Once a line is found to contain "switch", copy it out of the listing.
══ Extracted entries
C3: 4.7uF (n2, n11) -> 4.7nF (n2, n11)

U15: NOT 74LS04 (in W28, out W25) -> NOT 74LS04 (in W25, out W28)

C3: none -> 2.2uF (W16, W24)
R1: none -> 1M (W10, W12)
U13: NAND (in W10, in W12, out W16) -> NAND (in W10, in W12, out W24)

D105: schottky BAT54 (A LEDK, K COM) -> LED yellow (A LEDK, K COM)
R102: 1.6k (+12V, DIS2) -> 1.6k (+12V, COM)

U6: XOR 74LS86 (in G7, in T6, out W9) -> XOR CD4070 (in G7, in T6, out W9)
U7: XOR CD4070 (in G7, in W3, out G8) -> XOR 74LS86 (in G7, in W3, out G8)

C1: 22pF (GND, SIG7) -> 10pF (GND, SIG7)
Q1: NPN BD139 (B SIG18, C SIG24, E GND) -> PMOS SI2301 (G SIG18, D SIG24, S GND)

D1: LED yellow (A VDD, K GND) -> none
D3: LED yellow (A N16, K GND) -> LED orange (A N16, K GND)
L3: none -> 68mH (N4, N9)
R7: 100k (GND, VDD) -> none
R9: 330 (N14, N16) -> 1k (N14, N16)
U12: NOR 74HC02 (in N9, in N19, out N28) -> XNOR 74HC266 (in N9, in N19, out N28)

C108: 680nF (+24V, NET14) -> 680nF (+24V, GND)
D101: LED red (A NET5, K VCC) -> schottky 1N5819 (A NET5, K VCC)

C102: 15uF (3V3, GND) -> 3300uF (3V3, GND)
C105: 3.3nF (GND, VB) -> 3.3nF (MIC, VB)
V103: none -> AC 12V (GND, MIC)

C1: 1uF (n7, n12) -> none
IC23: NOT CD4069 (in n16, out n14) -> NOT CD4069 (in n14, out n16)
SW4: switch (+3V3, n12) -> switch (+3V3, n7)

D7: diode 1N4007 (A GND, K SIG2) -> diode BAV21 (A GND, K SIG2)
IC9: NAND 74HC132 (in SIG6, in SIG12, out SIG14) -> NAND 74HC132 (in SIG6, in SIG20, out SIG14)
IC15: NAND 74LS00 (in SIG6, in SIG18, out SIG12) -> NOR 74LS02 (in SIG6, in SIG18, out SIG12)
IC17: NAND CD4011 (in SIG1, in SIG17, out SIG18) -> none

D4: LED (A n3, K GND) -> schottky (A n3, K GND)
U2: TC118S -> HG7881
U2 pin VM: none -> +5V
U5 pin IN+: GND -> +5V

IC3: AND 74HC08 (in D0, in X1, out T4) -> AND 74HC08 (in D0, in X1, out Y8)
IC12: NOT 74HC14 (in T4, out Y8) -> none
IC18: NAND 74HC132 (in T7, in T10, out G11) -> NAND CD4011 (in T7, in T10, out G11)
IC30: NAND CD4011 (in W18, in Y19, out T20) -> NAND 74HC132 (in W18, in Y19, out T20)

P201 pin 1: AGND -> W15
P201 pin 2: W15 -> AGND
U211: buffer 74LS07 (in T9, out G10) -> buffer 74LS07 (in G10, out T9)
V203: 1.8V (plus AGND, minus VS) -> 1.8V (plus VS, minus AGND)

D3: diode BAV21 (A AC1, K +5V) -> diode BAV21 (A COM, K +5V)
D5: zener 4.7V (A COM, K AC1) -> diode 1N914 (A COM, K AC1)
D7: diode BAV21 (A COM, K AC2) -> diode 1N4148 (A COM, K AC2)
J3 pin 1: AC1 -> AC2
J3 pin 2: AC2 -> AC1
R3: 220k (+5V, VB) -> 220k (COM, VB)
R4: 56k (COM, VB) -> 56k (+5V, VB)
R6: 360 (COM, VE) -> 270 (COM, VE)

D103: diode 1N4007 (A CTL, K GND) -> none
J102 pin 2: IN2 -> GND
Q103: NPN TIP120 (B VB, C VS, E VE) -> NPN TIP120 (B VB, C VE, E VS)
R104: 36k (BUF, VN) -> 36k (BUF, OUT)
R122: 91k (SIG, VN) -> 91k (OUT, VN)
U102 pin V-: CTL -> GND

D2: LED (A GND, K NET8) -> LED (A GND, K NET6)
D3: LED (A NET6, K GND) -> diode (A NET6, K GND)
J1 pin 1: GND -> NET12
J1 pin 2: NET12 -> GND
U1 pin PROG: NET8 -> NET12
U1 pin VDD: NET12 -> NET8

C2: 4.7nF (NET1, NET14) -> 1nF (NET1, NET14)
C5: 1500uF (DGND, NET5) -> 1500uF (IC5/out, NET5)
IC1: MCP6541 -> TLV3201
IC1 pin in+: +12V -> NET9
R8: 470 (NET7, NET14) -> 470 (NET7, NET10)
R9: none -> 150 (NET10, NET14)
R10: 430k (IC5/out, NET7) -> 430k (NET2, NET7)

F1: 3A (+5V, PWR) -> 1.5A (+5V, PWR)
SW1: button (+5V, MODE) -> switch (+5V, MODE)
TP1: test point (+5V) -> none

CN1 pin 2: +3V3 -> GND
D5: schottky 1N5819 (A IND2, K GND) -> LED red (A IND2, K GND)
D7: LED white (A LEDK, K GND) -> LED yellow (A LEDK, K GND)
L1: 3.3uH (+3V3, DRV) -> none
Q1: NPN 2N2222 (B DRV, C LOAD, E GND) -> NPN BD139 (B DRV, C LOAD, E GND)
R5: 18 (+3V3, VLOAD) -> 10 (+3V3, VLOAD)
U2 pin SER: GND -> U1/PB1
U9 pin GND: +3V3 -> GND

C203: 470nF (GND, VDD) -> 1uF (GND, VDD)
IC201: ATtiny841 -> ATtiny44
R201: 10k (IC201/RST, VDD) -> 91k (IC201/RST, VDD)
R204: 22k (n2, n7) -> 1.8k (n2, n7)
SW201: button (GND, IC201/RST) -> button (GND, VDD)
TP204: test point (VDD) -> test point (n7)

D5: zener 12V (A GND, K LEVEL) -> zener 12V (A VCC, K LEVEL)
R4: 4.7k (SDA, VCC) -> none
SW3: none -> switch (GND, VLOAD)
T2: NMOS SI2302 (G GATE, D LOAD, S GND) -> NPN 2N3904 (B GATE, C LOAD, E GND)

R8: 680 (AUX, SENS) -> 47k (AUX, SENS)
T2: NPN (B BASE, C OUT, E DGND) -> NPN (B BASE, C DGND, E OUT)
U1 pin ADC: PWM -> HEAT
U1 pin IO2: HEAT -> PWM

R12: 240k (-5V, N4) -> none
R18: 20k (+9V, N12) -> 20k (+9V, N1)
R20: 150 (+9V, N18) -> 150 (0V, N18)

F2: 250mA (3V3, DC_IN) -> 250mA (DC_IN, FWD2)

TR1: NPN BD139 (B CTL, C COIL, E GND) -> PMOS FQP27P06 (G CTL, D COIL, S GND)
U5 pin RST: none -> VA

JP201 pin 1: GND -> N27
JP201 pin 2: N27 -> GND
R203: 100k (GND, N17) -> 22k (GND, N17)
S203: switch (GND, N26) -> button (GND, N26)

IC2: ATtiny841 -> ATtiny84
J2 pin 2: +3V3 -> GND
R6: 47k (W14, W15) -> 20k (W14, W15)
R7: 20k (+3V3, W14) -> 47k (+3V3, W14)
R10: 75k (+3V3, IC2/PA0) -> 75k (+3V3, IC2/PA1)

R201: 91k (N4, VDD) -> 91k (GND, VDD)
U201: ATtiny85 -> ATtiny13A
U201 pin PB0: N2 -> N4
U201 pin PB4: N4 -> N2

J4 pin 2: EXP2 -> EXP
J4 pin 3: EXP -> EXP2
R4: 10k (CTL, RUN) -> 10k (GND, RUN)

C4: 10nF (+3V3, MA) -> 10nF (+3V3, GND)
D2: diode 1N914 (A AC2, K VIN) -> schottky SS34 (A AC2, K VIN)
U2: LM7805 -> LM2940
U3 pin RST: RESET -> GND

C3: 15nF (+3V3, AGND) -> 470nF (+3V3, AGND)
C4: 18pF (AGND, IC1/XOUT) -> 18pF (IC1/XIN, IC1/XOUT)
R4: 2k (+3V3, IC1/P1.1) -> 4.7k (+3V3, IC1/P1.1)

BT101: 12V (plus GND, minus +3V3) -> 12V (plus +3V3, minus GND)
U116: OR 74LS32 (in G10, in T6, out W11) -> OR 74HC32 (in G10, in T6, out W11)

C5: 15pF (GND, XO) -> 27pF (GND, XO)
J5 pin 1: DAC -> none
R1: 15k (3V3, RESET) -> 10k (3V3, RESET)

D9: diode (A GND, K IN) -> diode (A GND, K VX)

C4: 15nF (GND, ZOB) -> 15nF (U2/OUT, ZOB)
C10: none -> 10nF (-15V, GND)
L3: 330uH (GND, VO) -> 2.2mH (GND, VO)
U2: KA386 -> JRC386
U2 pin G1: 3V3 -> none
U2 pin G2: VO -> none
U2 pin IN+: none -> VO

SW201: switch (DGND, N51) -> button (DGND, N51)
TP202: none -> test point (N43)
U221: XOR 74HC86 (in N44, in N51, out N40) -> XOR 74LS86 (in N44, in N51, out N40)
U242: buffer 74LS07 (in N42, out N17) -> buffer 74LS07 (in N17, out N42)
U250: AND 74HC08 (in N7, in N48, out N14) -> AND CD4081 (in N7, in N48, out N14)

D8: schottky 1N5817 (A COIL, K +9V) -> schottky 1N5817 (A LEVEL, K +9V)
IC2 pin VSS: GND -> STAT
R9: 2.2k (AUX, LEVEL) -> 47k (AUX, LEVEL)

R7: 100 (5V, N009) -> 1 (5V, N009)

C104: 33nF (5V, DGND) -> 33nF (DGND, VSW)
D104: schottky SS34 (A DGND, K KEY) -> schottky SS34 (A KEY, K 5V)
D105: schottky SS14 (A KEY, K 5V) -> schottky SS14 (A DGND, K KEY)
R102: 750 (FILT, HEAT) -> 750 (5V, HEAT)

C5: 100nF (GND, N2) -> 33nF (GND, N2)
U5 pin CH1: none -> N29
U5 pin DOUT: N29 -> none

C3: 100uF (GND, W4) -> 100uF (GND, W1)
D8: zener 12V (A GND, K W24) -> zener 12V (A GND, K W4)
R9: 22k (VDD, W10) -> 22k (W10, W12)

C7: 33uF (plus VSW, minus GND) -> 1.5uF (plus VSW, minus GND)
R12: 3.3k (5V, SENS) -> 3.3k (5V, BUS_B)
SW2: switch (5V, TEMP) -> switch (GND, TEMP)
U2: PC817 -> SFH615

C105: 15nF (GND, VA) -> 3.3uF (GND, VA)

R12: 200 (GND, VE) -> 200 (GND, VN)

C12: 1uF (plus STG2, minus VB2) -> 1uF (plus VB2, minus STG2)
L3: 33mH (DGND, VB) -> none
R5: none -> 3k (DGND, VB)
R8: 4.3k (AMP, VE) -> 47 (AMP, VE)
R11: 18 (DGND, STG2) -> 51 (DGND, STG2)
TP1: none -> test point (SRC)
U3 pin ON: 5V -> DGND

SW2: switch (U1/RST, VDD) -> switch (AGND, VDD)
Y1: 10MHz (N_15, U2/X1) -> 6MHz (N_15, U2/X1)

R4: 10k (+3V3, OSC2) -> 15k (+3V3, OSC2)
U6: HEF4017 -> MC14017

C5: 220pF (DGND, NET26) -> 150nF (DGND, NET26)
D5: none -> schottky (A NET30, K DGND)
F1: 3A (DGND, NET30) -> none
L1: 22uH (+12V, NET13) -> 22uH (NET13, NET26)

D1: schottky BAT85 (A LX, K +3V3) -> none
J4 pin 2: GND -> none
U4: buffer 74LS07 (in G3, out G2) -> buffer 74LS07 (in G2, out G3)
════
Reply:
SW4: switch (+3V3, n12) -> switch (+3V3, n7)
SW1: button (+5V, MODE) -> switch (+5V, MODE)
SW3: none -> switch (GND, VLOAD)
S203: switch (GND, N26) -> button (GND, N26)
SW201: switch (DGND, N51) -> button (DGND, N51)
SW2: switch (5V, TEMP) -> switch (GND, TEMP)
SW2: switch (U1/RST, VDD) -> switch (AGND, VDD)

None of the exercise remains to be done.